EXERCISE DETAILS: Give the listing again word for word, excluding the pictures it contains.

TASK INPUT:
^^^^^^^^

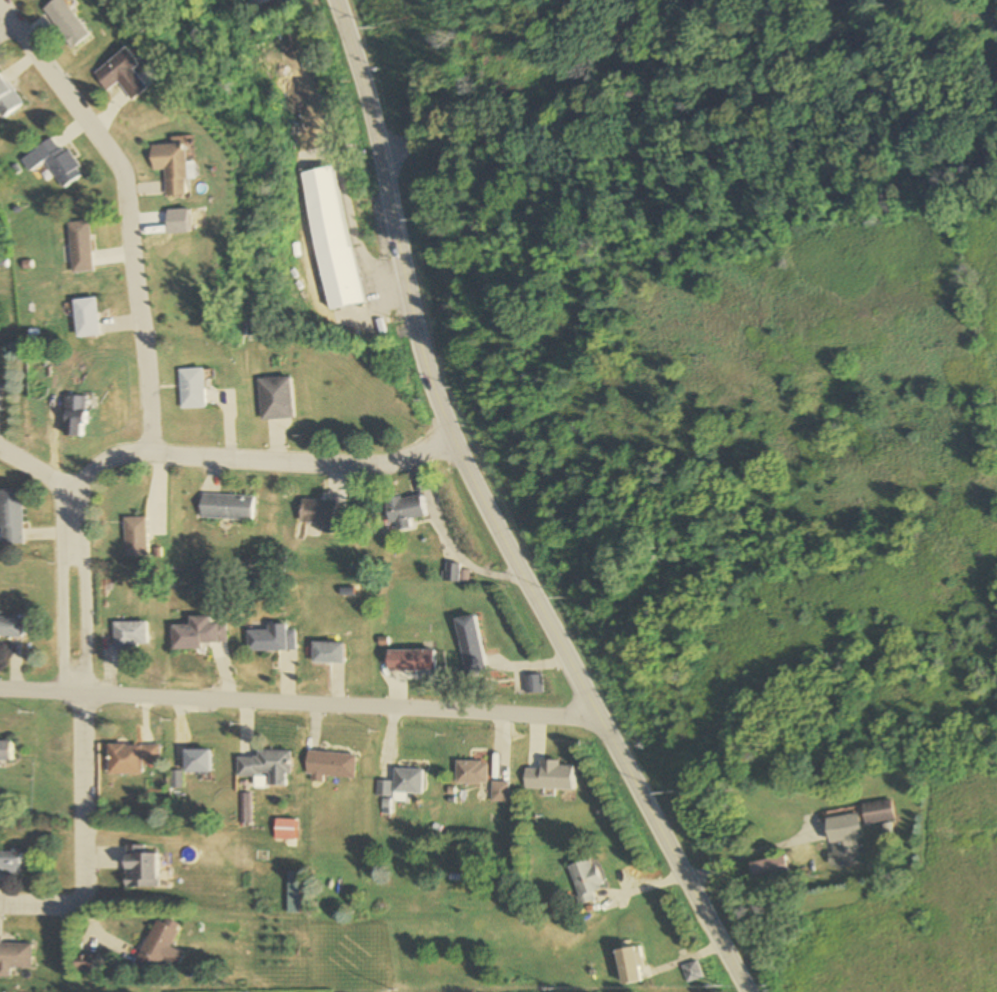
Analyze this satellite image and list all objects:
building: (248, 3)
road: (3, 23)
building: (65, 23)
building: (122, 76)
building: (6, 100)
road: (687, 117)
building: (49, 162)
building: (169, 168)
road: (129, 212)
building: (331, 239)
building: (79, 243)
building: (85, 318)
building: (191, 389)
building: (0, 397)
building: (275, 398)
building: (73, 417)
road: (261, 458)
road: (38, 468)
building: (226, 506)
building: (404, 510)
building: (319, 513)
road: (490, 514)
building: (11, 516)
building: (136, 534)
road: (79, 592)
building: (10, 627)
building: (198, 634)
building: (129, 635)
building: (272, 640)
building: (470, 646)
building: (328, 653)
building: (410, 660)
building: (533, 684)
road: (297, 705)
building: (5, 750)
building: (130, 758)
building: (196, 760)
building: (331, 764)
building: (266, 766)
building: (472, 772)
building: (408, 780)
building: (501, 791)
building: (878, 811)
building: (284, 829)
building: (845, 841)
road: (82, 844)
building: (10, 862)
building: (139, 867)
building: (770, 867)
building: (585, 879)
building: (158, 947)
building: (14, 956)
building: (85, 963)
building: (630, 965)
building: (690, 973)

^^^^^^^^

ANSWER TO THE EXERCISE:
Analyze this satellite image and list all objects:
building: (248, 3)
road: (3, 23)
building: (65, 23)
building: (122, 76)
building: (6, 100)
road: (687, 117)
building: (49, 162)
building: (169, 168)
road: (129, 212)
building: (331, 239)
building: (79, 243)
building: (85, 318)
building: (191, 389)
building: (0, 397)
building: (275, 398)
building: (73, 417)
road: (261, 458)
road: (38, 468)
building: (226, 506)
building: (404, 510)
building: (319, 513)
road: (490, 514)
building: (11, 516)
building: (136, 534)
road: (79, 592)
building: (10, 627)
building: (198, 634)
building: (129, 635)
building: (272, 640)
building: (470, 646)
building: (328, 653)
building: (410, 660)
building: (533, 684)
road: (297, 705)
building: (5, 750)
building: (130, 758)
building: (196, 760)
building: (331, 764)
building: (266, 766)
building: (472, 772)
building: (408, 780)
building: (501, 791)
building: (878, 811)
building: (284, 829)
building: (845, 841)
road: (82, 844)
building: (10, 862)
building: (139, 867)
building: (770, 867)
building: (585, 879)
building: (158, 947)
building: (14, 956)
building: (85, 963)
building: (630, 965)
building: (690, 973)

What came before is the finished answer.